[Source records Boundary: Start]

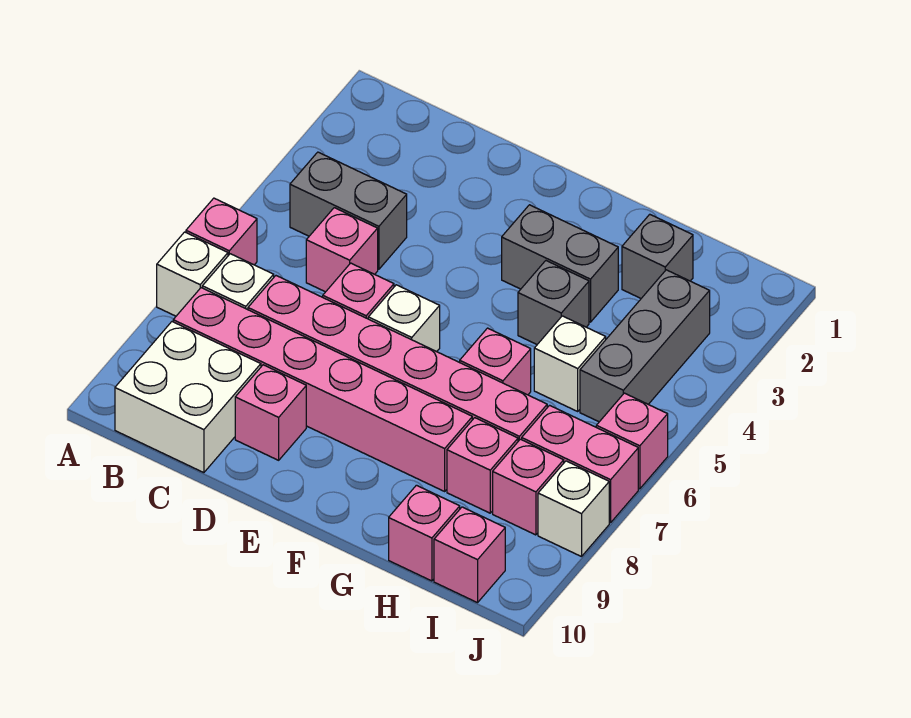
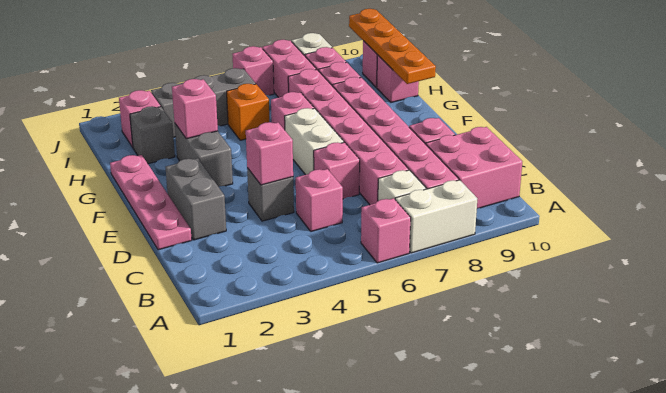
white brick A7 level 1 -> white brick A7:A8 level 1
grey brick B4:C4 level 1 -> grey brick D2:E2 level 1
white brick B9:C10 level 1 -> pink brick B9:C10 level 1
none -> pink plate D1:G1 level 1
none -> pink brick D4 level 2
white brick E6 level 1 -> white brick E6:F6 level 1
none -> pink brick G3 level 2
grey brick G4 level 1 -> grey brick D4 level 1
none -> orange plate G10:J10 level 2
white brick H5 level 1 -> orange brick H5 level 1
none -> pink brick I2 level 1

[Source records Boundary: End]
[Source records Boundary: Start]

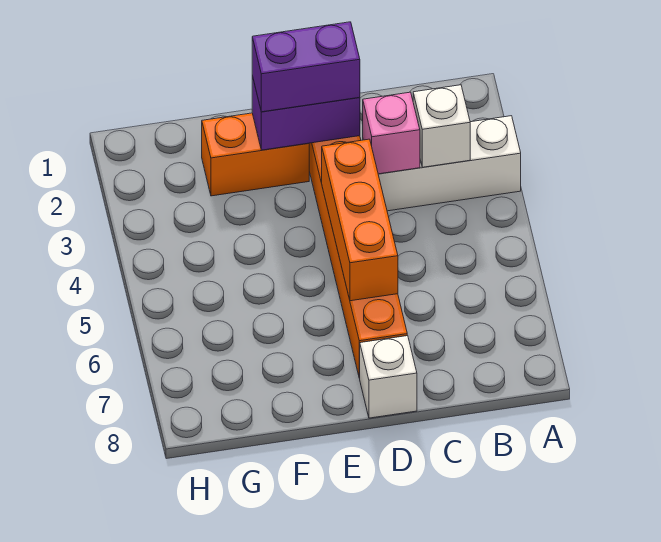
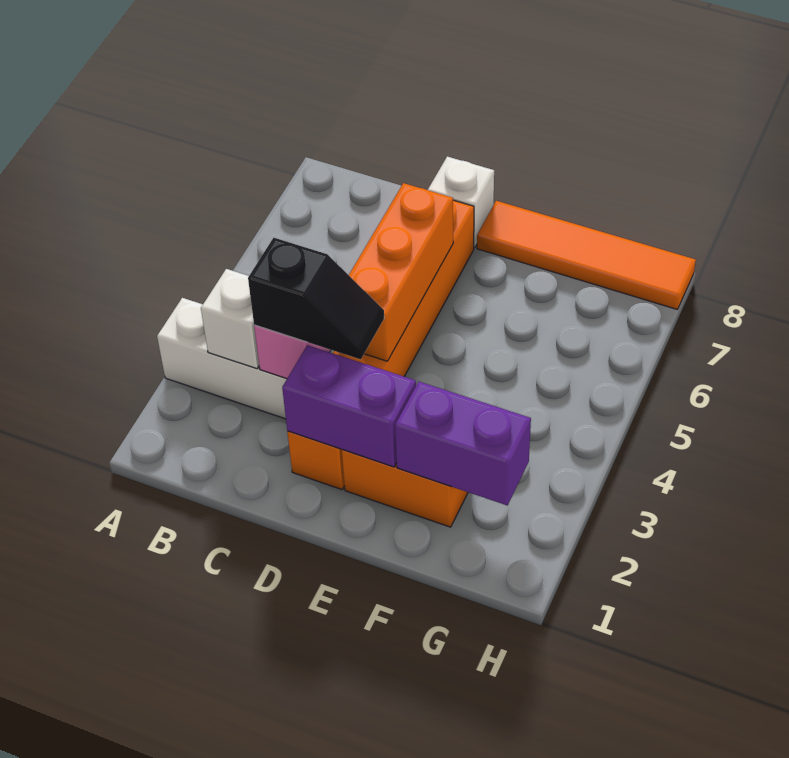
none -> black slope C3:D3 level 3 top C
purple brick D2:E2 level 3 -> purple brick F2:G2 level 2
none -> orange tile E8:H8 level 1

[Source records Boundary: End]
[Source records Boundary: Start]

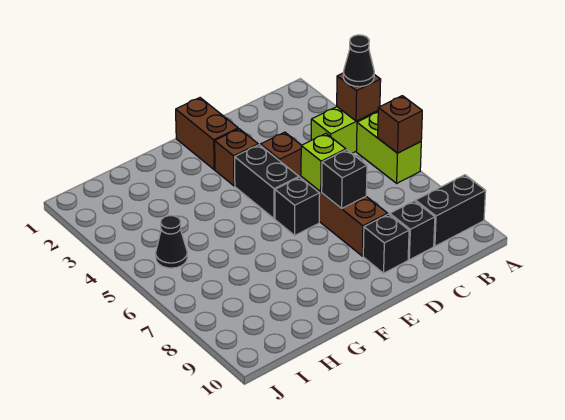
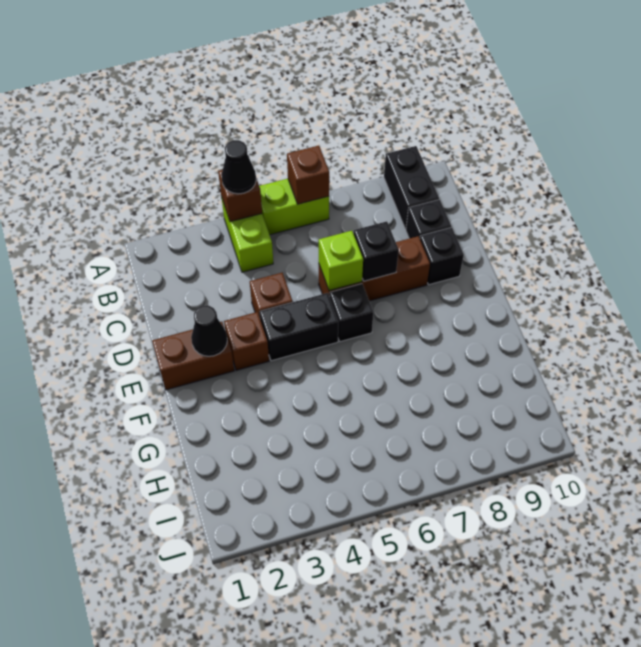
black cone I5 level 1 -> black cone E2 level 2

[Source records Boundary: End]

§ **Task to complete**
Only a number is wanted: how many lines of the material include the word "plate".

§ **Answer space**
2